+++ Supplied entries
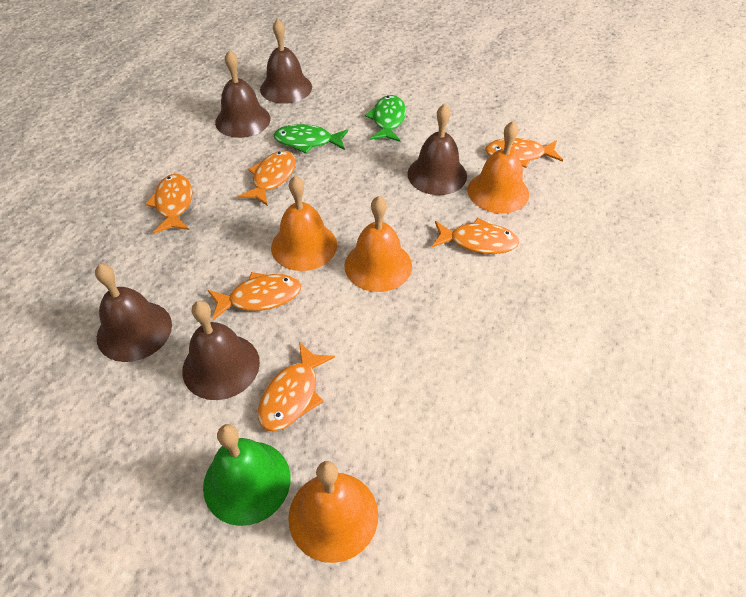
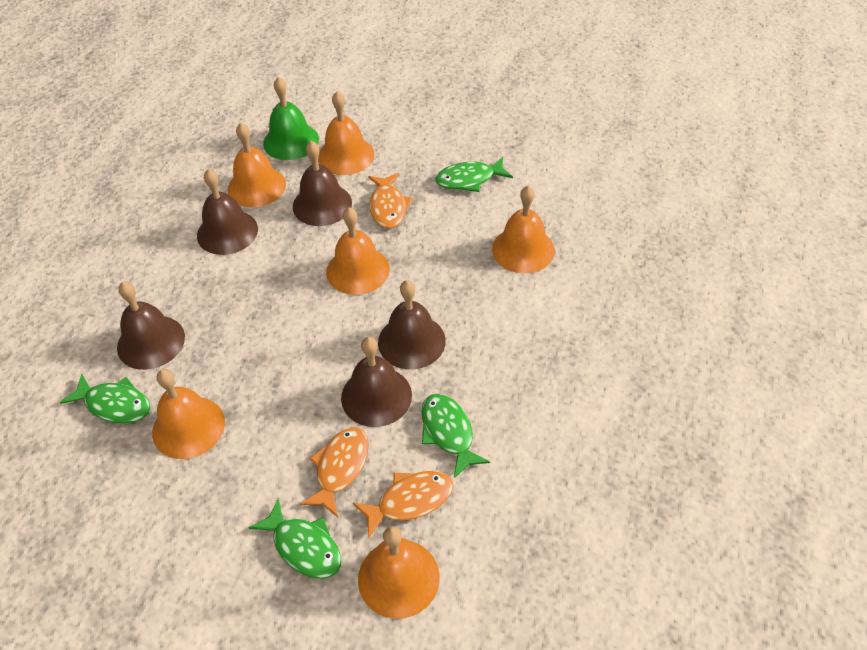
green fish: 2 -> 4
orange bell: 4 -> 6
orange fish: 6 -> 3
++++++
+++ Supplied entries
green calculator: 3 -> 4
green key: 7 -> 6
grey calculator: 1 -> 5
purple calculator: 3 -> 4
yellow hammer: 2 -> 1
++++++
+++ Supplied entries
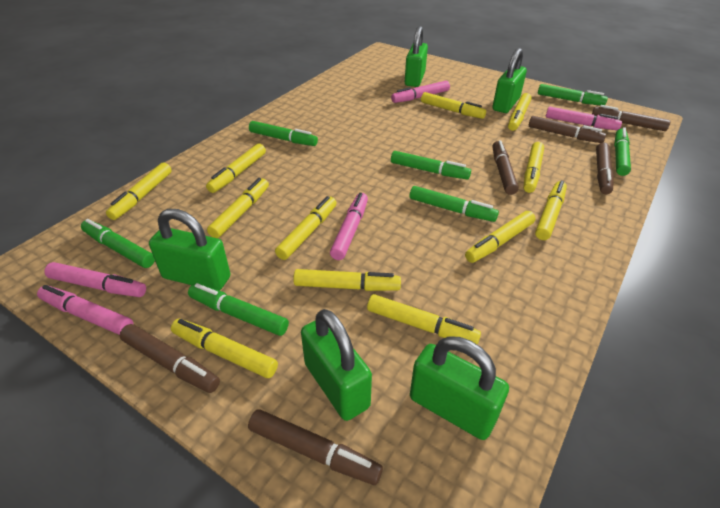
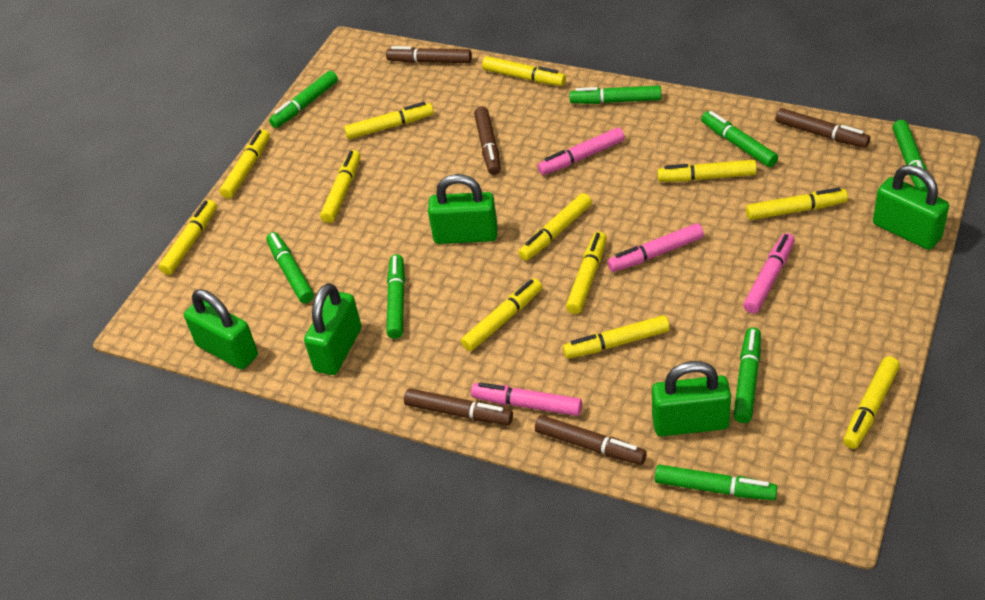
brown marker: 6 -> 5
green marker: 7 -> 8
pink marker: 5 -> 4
++++++
### Exercise details
Repeat exactly the lines of the listing above, from the one with "green key: 7 -> 6" down to the one with "yellow hammer: 2 -> 1"; both of those lines belong in the range.

### Response
green key: 7 -> 6
grey calculator: 1 -> 5
purple calculator: 3 -> 4
yellow hammer: 2 -> 1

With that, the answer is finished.